#### [YOUR ASSIGNMENT]
Going from the top of the data below, give again each line through the one containing "swapped: pear in", both ends kept.

[Extracted data entries]
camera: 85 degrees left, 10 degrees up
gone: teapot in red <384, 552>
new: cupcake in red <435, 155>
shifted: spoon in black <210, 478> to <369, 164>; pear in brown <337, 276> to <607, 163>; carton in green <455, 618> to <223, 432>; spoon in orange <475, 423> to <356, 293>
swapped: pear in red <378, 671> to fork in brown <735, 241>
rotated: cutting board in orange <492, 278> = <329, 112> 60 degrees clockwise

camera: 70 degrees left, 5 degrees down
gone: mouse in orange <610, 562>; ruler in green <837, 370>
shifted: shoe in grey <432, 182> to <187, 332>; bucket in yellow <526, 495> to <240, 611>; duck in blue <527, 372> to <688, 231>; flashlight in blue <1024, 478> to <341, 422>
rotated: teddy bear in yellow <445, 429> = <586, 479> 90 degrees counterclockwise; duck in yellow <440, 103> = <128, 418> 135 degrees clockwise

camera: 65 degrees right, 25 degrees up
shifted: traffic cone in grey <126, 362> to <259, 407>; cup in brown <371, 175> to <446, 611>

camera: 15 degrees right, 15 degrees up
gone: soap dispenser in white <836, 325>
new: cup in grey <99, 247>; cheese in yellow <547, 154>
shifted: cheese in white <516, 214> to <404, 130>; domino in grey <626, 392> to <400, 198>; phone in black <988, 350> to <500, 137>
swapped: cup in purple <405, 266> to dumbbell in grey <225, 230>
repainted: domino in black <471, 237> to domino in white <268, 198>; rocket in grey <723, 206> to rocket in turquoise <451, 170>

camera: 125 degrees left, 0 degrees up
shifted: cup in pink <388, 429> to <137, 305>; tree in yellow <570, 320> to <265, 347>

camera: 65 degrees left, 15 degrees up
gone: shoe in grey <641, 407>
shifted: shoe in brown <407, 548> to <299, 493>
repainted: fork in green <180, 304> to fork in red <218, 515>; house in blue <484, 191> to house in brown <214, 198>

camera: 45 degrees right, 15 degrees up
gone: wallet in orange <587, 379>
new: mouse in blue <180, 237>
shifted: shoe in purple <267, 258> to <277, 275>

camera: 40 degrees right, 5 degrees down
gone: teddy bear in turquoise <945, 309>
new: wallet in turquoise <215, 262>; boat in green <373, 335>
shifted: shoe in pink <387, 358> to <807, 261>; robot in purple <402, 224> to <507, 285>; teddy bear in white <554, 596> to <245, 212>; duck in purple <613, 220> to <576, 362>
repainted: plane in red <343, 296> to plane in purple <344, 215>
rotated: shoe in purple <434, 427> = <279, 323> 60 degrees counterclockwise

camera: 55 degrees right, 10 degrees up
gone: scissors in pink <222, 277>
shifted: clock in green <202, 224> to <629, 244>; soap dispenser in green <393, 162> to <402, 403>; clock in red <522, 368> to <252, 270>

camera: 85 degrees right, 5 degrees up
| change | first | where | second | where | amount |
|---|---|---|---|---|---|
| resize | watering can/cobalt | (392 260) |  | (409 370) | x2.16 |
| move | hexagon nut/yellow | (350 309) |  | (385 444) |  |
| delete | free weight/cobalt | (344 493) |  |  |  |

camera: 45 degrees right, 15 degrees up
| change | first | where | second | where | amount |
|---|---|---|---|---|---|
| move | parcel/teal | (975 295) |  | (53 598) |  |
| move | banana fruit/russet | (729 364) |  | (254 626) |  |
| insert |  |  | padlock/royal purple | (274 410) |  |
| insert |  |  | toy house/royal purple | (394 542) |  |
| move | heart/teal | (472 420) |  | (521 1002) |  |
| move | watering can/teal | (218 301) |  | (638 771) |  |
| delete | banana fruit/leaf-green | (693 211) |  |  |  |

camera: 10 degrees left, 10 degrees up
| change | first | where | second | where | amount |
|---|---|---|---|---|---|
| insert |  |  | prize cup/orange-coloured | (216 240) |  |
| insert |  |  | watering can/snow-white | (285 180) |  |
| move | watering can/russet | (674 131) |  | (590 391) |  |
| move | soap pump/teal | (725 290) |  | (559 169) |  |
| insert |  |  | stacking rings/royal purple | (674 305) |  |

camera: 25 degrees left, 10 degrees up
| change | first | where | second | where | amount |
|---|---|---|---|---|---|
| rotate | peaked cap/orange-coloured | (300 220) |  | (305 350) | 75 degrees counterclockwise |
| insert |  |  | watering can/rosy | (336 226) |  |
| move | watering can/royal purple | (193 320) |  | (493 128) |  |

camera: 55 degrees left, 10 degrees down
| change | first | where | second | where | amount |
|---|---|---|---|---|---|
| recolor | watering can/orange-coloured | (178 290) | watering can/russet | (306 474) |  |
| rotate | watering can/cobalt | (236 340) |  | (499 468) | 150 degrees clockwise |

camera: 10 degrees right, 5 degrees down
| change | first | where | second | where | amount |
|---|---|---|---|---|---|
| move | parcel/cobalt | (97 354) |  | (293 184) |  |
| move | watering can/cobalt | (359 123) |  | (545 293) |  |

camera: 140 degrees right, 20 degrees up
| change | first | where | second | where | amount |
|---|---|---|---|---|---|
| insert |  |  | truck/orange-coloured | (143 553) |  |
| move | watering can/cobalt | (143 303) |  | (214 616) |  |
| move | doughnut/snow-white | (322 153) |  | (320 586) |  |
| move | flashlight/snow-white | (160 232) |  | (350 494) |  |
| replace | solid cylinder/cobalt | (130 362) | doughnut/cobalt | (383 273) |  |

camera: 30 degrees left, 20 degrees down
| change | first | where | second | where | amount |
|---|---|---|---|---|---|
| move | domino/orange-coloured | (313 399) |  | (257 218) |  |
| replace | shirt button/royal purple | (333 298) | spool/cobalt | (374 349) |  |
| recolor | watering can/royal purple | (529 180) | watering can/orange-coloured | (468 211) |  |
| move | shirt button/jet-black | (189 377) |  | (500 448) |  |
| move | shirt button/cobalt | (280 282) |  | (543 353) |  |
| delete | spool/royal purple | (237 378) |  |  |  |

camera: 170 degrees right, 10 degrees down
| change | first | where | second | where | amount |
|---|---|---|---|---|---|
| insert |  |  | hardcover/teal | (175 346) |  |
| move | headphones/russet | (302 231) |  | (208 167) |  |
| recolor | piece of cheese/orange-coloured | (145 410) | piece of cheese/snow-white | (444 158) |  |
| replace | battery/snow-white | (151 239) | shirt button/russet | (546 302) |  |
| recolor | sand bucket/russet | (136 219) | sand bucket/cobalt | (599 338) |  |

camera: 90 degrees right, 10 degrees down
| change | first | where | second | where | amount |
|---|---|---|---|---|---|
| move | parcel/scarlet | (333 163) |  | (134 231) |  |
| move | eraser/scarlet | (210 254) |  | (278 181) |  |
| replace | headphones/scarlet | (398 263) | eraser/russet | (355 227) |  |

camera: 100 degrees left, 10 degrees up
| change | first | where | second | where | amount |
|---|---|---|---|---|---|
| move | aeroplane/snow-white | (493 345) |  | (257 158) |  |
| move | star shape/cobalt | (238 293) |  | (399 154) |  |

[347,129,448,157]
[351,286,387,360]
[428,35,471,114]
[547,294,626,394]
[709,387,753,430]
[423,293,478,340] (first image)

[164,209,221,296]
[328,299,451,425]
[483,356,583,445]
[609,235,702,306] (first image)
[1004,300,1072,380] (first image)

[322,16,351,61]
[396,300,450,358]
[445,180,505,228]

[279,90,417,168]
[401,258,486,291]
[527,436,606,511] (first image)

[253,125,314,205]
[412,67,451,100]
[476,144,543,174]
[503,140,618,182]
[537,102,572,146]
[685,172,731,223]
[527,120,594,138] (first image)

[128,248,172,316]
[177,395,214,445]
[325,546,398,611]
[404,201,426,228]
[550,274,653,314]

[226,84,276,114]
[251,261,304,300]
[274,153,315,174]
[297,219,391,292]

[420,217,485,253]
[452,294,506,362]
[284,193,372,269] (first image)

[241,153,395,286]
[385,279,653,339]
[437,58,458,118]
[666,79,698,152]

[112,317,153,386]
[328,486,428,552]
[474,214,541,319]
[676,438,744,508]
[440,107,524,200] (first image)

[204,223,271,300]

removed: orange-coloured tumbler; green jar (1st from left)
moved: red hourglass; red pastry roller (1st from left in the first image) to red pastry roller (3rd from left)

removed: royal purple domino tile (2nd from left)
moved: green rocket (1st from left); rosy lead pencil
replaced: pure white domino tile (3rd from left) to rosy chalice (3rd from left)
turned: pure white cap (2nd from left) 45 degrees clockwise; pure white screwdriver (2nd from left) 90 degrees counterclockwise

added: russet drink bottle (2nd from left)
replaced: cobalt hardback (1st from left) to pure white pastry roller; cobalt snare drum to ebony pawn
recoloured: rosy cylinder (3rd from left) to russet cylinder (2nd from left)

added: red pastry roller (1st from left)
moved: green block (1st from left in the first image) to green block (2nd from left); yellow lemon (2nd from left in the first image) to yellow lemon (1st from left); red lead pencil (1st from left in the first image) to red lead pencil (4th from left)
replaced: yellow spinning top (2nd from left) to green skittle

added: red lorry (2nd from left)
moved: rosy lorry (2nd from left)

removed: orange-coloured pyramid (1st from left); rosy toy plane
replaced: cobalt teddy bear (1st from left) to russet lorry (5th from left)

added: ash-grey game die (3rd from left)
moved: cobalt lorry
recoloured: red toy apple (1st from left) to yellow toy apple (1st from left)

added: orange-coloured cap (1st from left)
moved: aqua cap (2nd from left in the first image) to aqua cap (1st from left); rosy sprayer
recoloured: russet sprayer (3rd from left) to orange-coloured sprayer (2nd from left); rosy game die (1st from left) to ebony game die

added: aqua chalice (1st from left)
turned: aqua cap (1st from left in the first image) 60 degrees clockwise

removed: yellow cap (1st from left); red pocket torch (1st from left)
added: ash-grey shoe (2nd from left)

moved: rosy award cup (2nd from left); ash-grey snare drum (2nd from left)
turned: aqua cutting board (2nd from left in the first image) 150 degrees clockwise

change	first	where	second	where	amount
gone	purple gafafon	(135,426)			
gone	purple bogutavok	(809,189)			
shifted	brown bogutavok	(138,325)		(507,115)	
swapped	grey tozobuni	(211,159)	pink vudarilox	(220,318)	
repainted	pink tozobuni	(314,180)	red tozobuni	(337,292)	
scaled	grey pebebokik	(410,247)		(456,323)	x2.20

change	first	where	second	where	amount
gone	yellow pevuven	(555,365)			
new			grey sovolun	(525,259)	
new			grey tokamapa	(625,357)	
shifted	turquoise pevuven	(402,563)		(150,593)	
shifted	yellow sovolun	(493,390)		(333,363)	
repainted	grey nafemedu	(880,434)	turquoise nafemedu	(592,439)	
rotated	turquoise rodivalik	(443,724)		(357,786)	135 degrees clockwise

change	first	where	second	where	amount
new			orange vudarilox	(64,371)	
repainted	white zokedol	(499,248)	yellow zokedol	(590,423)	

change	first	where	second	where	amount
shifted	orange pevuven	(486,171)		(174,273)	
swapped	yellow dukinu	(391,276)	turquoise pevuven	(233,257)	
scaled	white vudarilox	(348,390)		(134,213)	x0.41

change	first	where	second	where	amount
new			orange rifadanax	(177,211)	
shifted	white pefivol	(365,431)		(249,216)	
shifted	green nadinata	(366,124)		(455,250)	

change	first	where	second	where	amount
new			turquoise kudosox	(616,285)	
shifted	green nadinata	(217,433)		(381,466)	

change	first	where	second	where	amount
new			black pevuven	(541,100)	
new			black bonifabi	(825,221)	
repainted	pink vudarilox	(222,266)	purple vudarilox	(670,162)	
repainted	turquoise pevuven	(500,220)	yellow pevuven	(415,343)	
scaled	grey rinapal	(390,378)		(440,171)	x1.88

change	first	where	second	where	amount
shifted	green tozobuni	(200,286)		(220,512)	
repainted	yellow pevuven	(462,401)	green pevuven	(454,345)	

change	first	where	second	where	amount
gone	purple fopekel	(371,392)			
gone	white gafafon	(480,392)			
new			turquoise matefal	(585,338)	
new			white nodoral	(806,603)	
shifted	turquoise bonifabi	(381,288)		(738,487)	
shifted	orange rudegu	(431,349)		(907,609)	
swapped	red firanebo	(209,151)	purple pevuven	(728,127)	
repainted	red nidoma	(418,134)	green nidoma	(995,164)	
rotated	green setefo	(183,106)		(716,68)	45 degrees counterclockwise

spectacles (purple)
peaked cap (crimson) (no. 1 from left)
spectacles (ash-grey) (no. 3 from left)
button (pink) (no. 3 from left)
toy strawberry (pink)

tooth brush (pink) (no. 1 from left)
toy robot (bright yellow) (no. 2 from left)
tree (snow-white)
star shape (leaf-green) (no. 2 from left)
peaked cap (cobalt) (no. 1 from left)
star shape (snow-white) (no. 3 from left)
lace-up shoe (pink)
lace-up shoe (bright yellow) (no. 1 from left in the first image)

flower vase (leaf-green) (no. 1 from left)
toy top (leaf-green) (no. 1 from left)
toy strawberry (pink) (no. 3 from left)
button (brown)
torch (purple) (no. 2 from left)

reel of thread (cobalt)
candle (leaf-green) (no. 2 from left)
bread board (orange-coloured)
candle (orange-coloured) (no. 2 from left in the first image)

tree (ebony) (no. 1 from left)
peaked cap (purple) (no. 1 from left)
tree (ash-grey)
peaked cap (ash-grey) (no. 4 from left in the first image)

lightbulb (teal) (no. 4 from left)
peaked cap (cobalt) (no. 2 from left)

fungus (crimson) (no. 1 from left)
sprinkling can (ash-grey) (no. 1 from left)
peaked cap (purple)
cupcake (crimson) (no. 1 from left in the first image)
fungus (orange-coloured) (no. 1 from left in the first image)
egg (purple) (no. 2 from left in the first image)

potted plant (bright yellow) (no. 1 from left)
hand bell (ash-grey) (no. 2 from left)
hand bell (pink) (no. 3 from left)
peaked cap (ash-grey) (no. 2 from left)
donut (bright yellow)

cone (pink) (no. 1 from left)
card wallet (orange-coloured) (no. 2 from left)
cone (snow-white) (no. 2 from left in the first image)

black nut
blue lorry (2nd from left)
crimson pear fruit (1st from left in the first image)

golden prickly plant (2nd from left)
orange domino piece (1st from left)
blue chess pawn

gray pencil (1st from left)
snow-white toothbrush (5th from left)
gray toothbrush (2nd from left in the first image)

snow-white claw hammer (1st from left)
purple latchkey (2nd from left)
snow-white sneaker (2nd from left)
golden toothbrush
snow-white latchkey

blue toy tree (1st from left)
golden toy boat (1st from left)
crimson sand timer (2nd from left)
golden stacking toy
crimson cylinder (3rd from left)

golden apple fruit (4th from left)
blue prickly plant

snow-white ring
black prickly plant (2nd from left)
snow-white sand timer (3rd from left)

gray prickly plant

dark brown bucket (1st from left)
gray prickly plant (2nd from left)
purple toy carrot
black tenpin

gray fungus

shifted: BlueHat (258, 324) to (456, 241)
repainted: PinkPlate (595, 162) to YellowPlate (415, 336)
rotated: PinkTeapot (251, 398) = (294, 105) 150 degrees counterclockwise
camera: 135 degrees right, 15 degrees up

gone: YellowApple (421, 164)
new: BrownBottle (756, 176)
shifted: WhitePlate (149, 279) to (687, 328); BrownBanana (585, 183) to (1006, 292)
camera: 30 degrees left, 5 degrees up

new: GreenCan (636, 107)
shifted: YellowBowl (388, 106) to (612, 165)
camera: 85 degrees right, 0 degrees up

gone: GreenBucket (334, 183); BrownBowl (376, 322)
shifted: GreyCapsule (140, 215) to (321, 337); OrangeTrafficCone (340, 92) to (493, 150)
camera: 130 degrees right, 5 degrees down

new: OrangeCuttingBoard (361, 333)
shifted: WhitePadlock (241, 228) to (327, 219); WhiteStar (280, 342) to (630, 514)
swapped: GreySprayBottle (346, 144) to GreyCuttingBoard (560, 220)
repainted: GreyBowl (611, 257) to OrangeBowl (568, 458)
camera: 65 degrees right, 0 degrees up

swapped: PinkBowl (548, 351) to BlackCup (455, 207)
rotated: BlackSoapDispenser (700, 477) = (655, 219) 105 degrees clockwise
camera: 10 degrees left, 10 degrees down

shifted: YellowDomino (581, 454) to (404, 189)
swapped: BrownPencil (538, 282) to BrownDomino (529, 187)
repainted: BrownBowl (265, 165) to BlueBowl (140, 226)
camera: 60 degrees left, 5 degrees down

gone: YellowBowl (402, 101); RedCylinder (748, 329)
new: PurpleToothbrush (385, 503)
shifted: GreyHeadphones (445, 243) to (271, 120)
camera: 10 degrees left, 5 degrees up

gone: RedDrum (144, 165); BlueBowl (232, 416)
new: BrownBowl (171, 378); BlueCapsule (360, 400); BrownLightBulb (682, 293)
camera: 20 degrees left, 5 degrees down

#### [TASK OUTPUT]
camera: 85 degrees left, 10 degrees up
gone: teapot in red <384, 552>
new: cupcake in red <435, 155>
shifted: spoon in black <210, 478> to <369, 164>; pear in brown <337, 276> to <607, 163>; carton in green <455, 618> to <223, 432>; spoon in orange <475, 423> to <356, 293>
swapped: pear in red <378, 671> to fork in brown <735, 241>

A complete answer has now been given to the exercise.